= Beginning of Section =

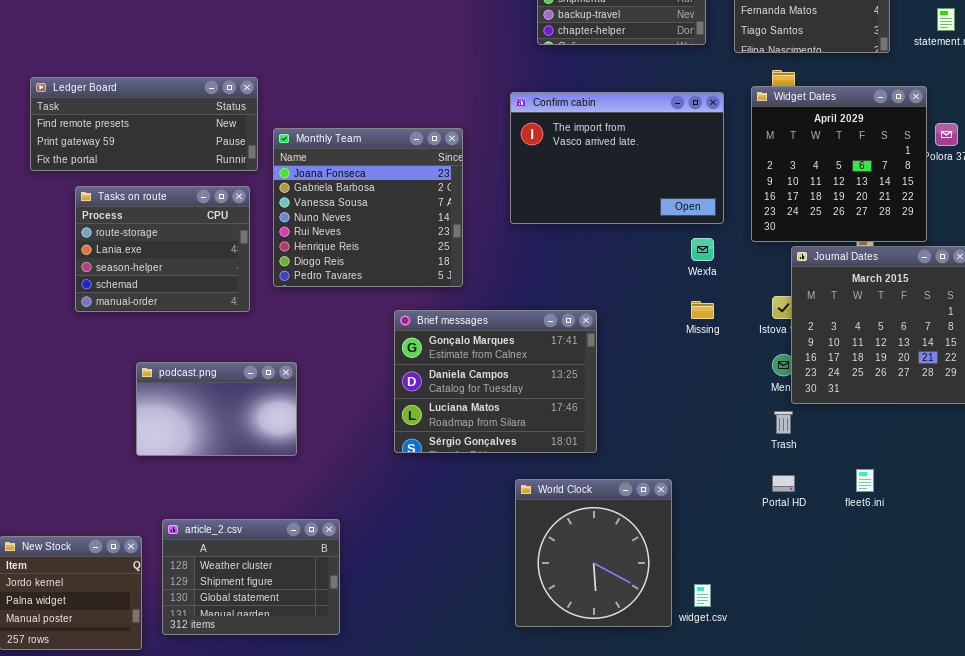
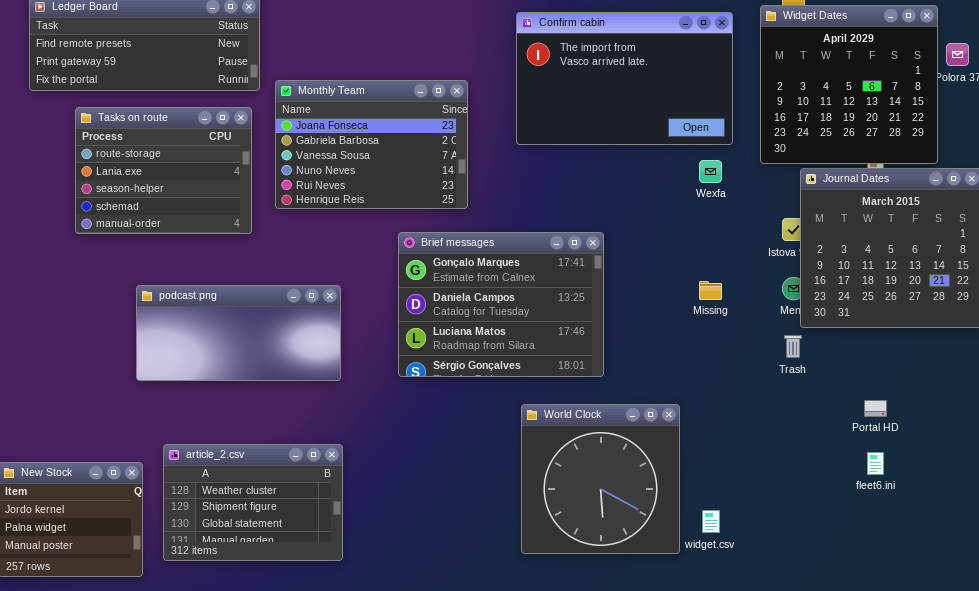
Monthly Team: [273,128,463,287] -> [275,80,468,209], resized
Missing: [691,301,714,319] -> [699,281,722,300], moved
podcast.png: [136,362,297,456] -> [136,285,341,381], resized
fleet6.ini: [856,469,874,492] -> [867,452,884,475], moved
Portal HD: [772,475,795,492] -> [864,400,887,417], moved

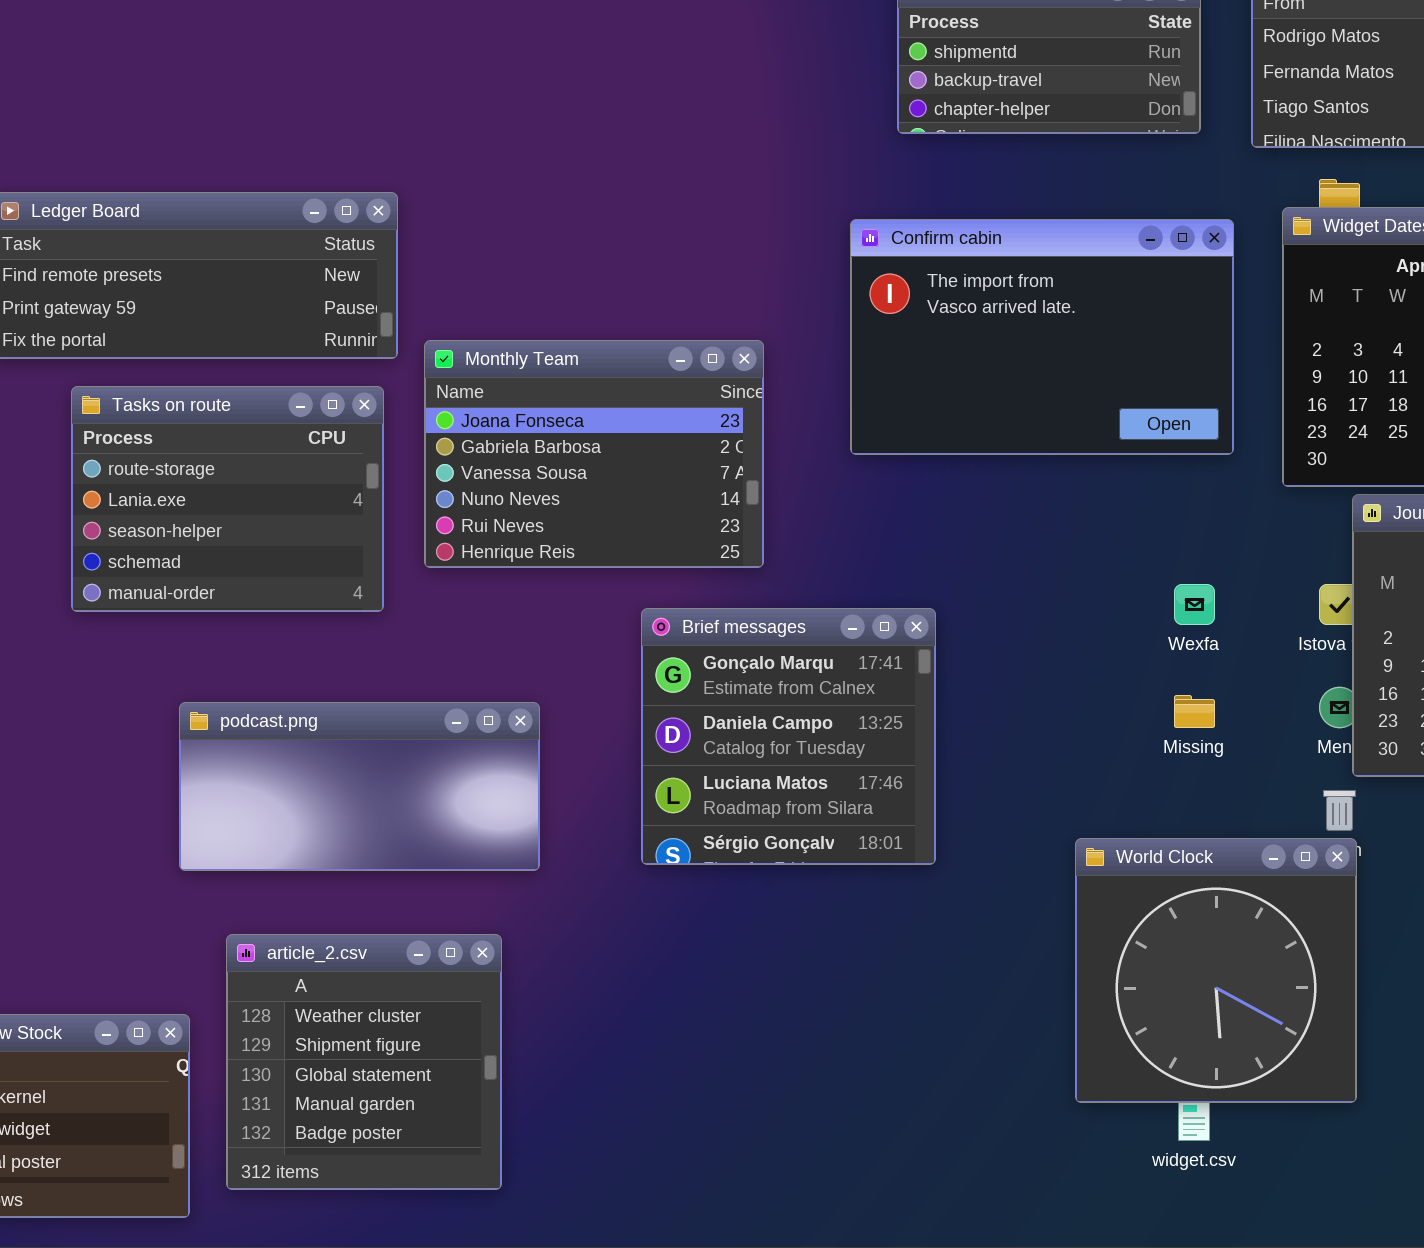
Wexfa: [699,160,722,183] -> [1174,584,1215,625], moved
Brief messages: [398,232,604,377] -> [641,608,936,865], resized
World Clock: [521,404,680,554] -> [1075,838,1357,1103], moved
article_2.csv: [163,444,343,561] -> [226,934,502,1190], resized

= End of Section =
= Beginning of Section =

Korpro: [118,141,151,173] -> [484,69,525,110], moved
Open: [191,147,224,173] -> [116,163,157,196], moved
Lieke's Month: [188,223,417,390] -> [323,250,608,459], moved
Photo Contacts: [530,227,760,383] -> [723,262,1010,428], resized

= End of Section =

● **Brief**: Copy the entries above exactly, but only from the line holding "Wexfa: [699,160,722,183] ->" through the line holding "article_2.csv: [163,444,343,561] ->", both included.

● **Completed exercise**:
Wexfa: [699,160,722,183] -> [1174,584,1215,625], moved
Brief messages: [398,232,604,377] -> [641,608,936,865], resized
World Clock: [521,404,680,554] -> [1075,838,1357,1103], moved
article_2.csv: [163,444,343,561] -> [226,934,502,1190], resized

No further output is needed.